What is needed is the run of lines from the one with "orange brick G1 level 1 -> none" through the close of the data, set down exactly.

MATERIAL PROVIDED:
%%

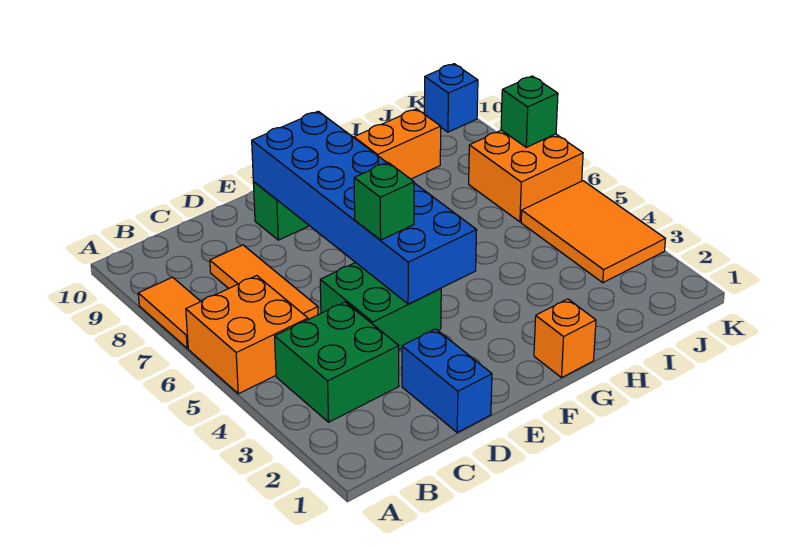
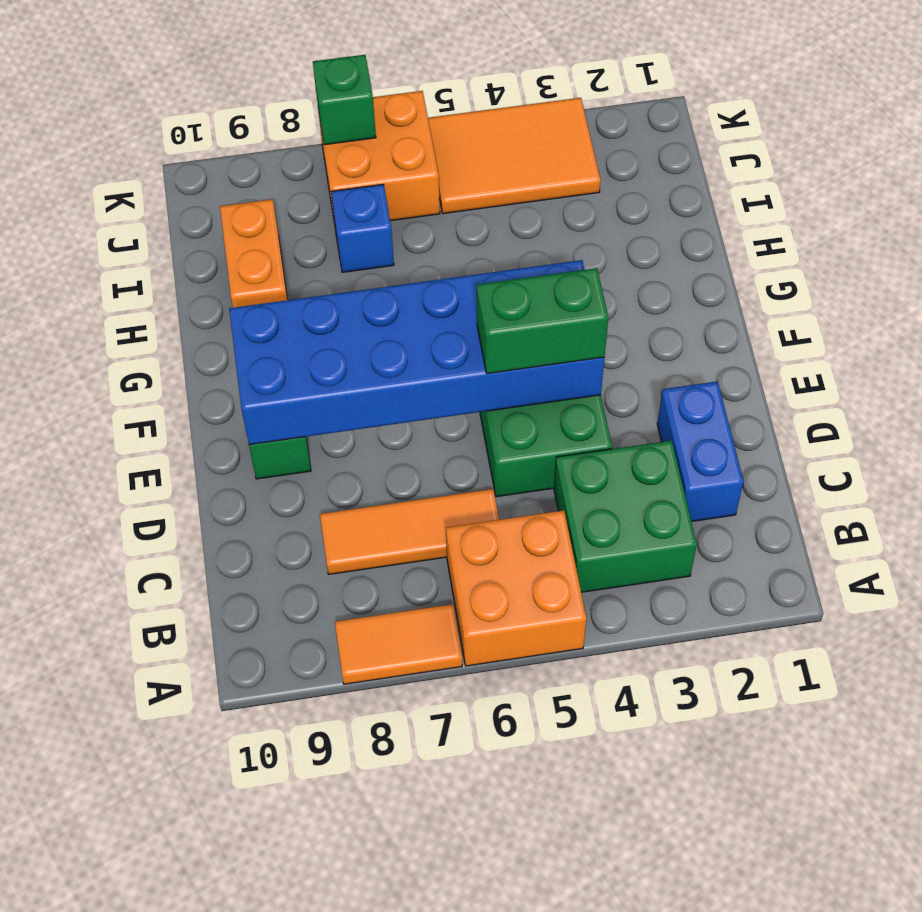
blue brick D1:D2 level 1 -> blue brick C2:D2 level 1
green brick E5 level 3 -> green brick E4:E5 level 3
orange brick G1 level 1 -> none
blue brick K10 level 1 -> blue brick I7 level 1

%%

RESULT BELOW:
orange brick G1 level 1 -> none
blue brick K10 level 1 -> blue brick I7 level 1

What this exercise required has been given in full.